* START Data section *
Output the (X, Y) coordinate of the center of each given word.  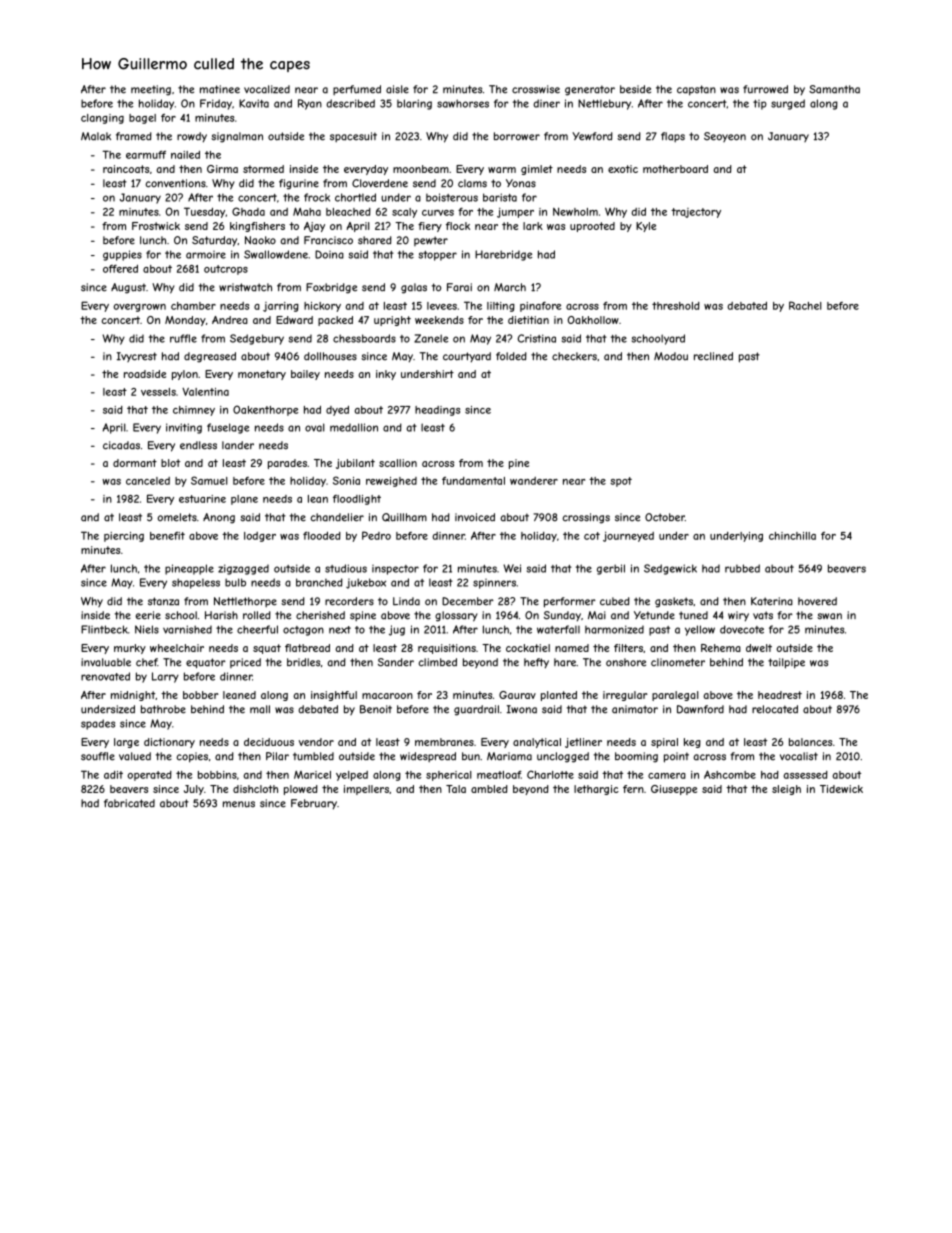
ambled (489, 789)
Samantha (834, 89)
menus (239, 804)
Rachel (805, 305)
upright (392, 321)
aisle (397, 89)
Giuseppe (674, 790)
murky (130, 649)
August (128, 288)
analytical (537, 743)
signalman (237, 137)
* END Data section *
◆ Task instructions ◆
Output each line of the rows above as a JSON list of strings, one string per line and no blank lines, and leave out the picture.

◆ The solution ◆
[
  "Output the (X, Y) coordinate of the center of each given word.  ",
  "ambled (489, 789)",
  "Samantha (834, 89)",
  "menus (239, 804)",
  "Rachel (805, 305)",
  "upright (392, 321)",
  "aisle (397, 89)",
  "Giuseppe (674, 790)",
  "murky (130, 649)",
  "August (128, 288)",
  "analytical (537, 743)",
  "signalman (237, 137)"
]